Exact copy, pictures excluded: please retype every record below.

Records from a collection ->
################

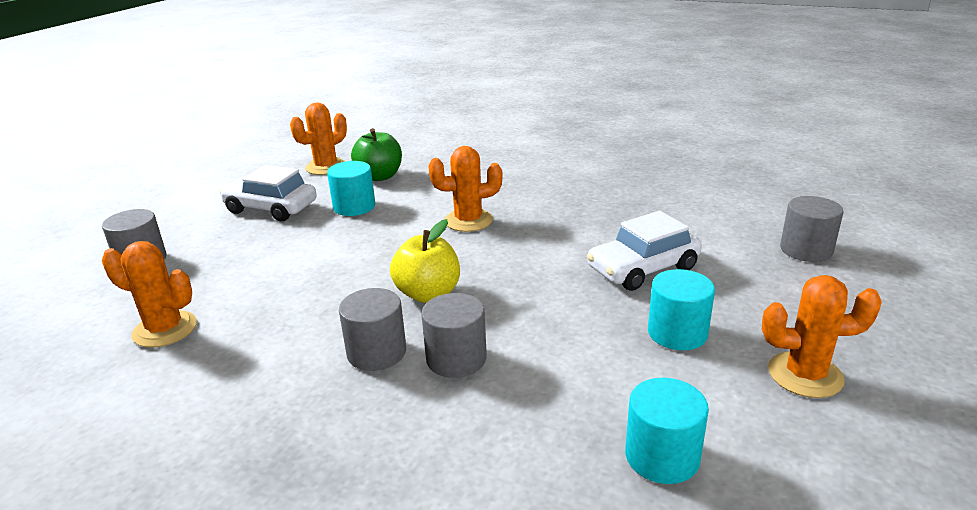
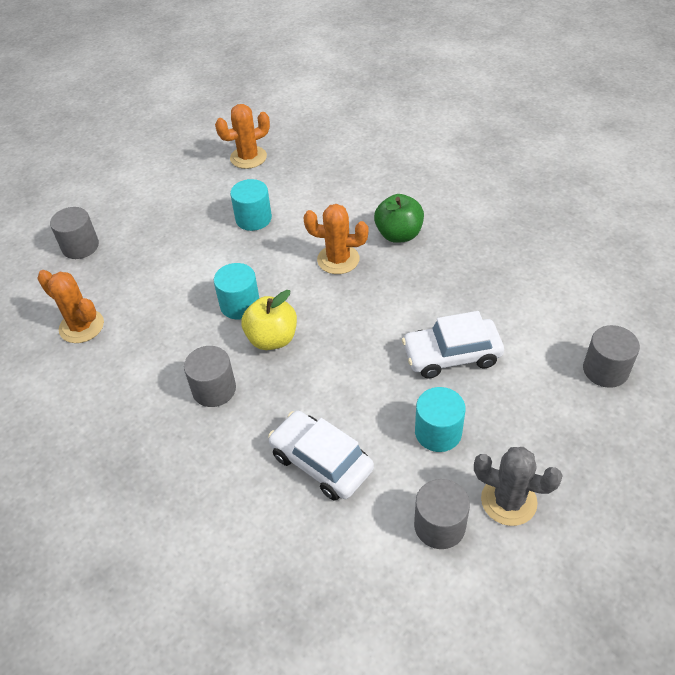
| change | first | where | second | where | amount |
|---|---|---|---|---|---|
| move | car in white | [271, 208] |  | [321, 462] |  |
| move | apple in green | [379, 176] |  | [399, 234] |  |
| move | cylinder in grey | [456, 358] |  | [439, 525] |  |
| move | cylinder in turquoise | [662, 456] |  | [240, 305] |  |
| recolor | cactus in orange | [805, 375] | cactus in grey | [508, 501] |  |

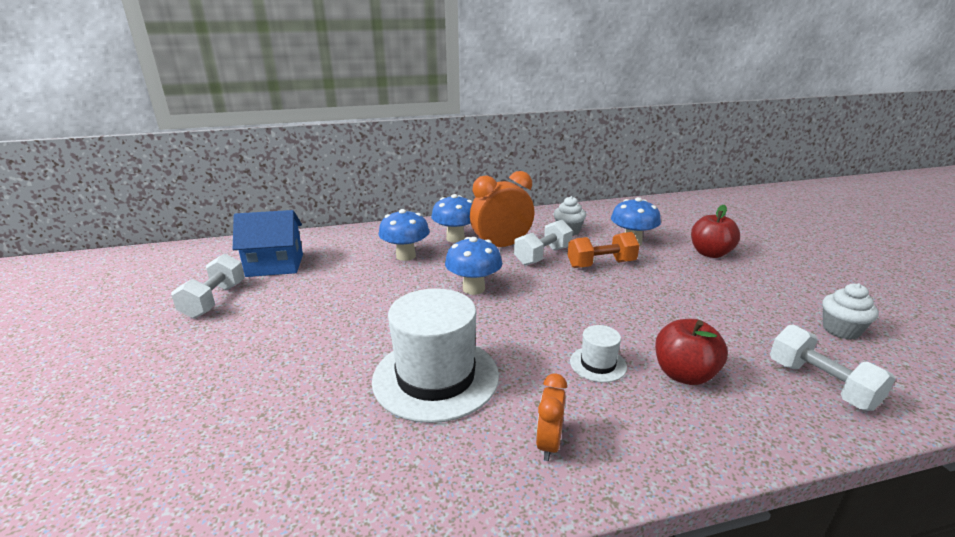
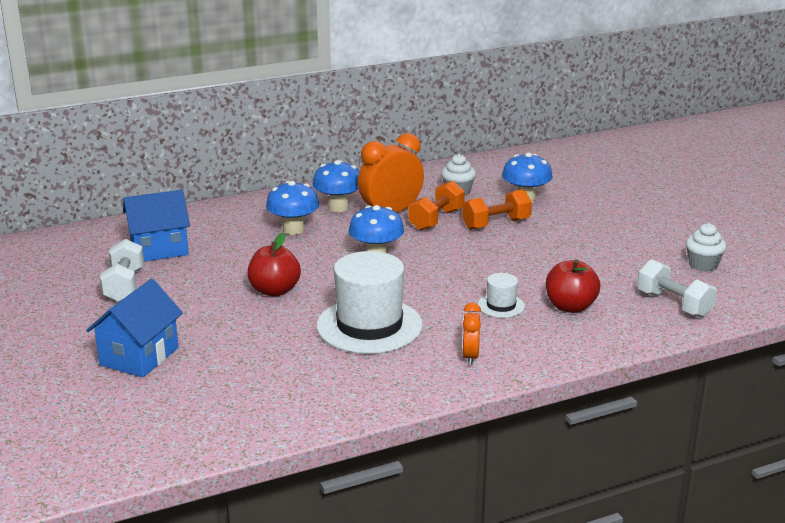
| change | first | where | second | where | amount |
|---|---|---|---|---|---|
| insert |  |  | house in blue | [139, 356] |  |
| move | apple in red | [710, 253] |  | [274, 290] |  |
| recolor | dumbbell in white | [543, 256] | dumbbell in orange | [436, 220] |  |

################

COMPLETED TASK ->
| change | first | where | second | where | amount |
|---|---|---|---|---|---|
| move | car in white | [271, 208] |  | [321, 462] |  |
| move | apple in green | [379, 176] |  | [399, 234] |  |
| move | cylinder in grey | [456, 358] |  | [439, 525] |  |
| move | cylinder in turquoise | [662, 456] |  | [240, 305] |  |
| recolor | cactus in orange | [805, 375] | cactus in grey | [508, 501] |  |

| change | first | where | second | where | amount |
|---|---|---|---|---|---|
| insert |  |  | house in blue | [139, 356] |  |
| move | apple in red | [710, 253] |  | [274, 290] |  |
| recolor | dumbbell in white | [543, 256] | dumbbell in orange | [436, 220] |  |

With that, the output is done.